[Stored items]
###

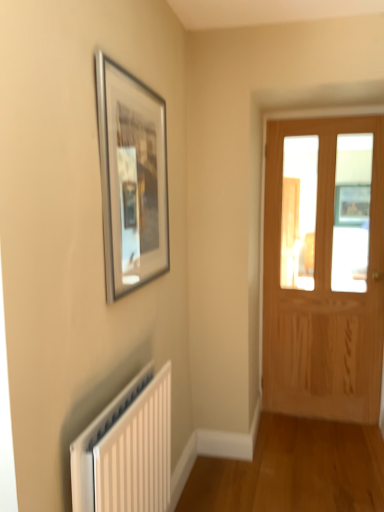
Question: Is silver metallic picture frame at upper left completely or partially outside of white plastic radiator at lower left?

Choices:
 (A) no
 (B) yes

Answer: (B)

Question: From a real-world perspective, is silver metallic picture frame at upper left located beneath white plastic radiator at lower left?

Choices:
 (A) no
 (B) yes

Answer: (A)

Question: From a real-world perspective, is silver metallic picture frame at upper left positioned over white plastic radiator at lower left based on gravity?

Choices:
 (A) yes
 (B) no

Answer: (A)

Question: Is silver metallic picture frame at upper left bigger than white plastic radiator at lower left?

Choices:
 (A) yes
 (B) no

Answer: (B)

Question: Would you consider silver metallic picture frame at upper left to be distant from white plastic radiator at lower left?

Choices:
 (A) no
 (B) yes

Answer: (A)

Question: From the image's perspective, is white plastic radiator at lower left located above or below light brown wooden door at right?

Choices:
 (A) above
 (B) below

Answer: (B)

Question: In the image, is white plastic radiator at lower left on the left side or the right side of light brown wooden door at right?

Choices:
 (A) right
 (B) left

Answer: (B)

Question: Looking at their shapes, would you say white plastic radiator at lower left is wider or thinner than light brown wooden door at right?

Choices:
 (A) thin
 (B) wide

Answer: (A)

Question: Is white plastic radiator at lower left spatially inside light brown wooden door at right, or outside of it?

Choices:
 (A) outside
 (B) inside

Answer: (A)

Question: From the image's perspective, is silver metallic picture frame at upper left above or below white plastic radiator at lower left?

Choices:
 (A) above
 (B) below

Answer: (A)

Question: Is silver metallic picture frame at upper left bigger or smaller than white plastic radiator at lower left?

Choices:
 (A) small
 (B) big

Answer: (A)

Question: Looking at their shapes, would you say silver metallic picture frame at upper left is wider or thinner than white plastic radiator at lower left?

Choices:
 (A) thin
 (B) wide

Answer: (A)

Question: Choose the correct answer: Is silver metallic picture frame at upper left inside white plastic radiator at lower left or outside it?

Choices:
 (A) outside
 (B) inside

Answer: (A)

Question: Considering the positions of silver metallic picture frame at upper left and light brown wooden door at right in the image, is silver metallic picture frame at upper left taller or shorter than light brown wooden door at right?

Choices:
 (A) short
 (B) tall

Answer: (A)

Question: From a real-world perspective, is silver metallic picture frame at upper left above or below light brown wooden door at right?

Choices:
 (A) above
 (B) below

Answer: (A)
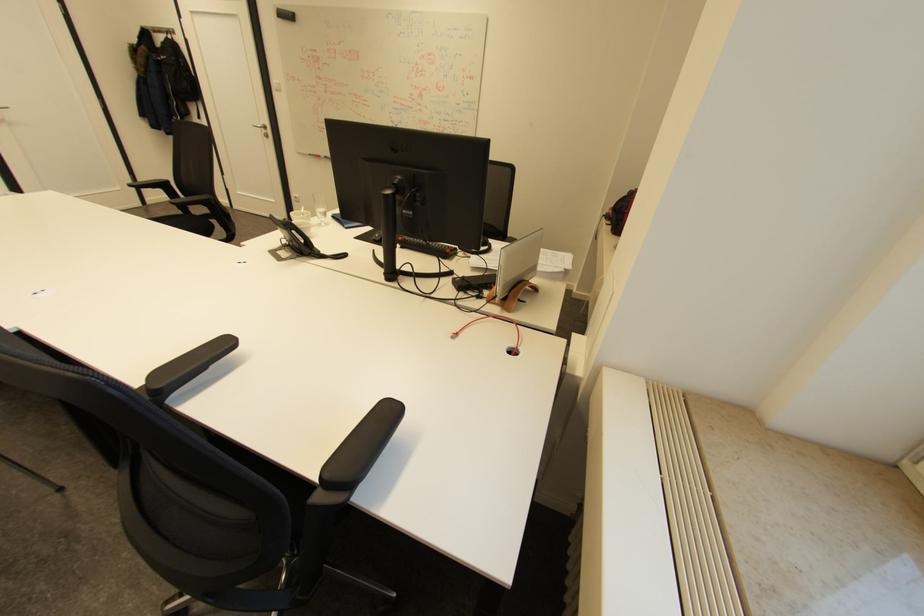
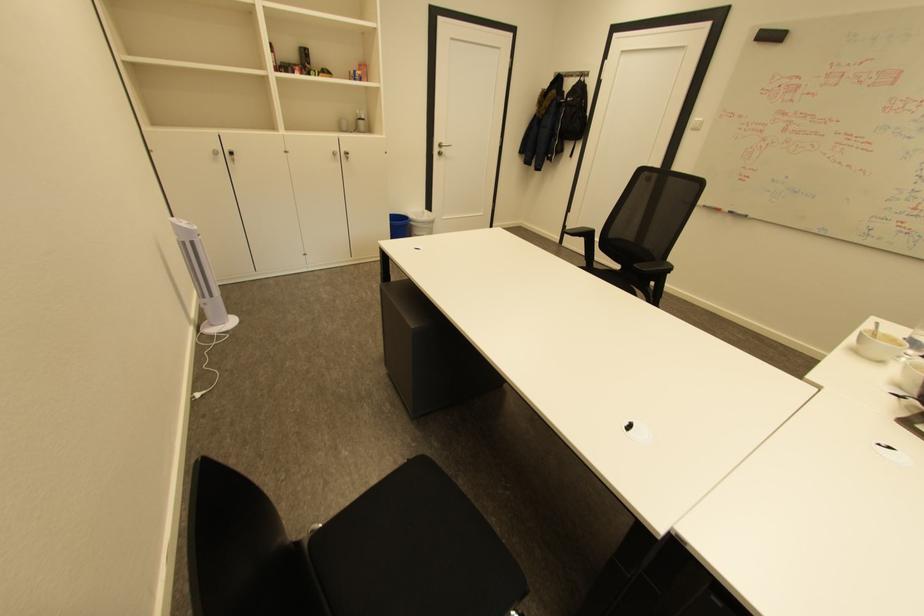
Find the pixel in the second image that matches [169,185] in the first image.

(594, 233)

###

→ Assignment:
Show each line of the items above that contains the string "world", treating uppercase and lowercase as different.

→ Response for this exercise:
Question: From a real-world perspective, is silver metallic picture frame at upper left located beneath white plastic radiator at lower left?
Question: From a real-world perspective, is silver metallic picture frame at upper left positioned over white plastic radiator at lower left based on gravity?
Question: From a real-world perspective, is silver metallic picture frame at upper left above or below light brown wooden door at right?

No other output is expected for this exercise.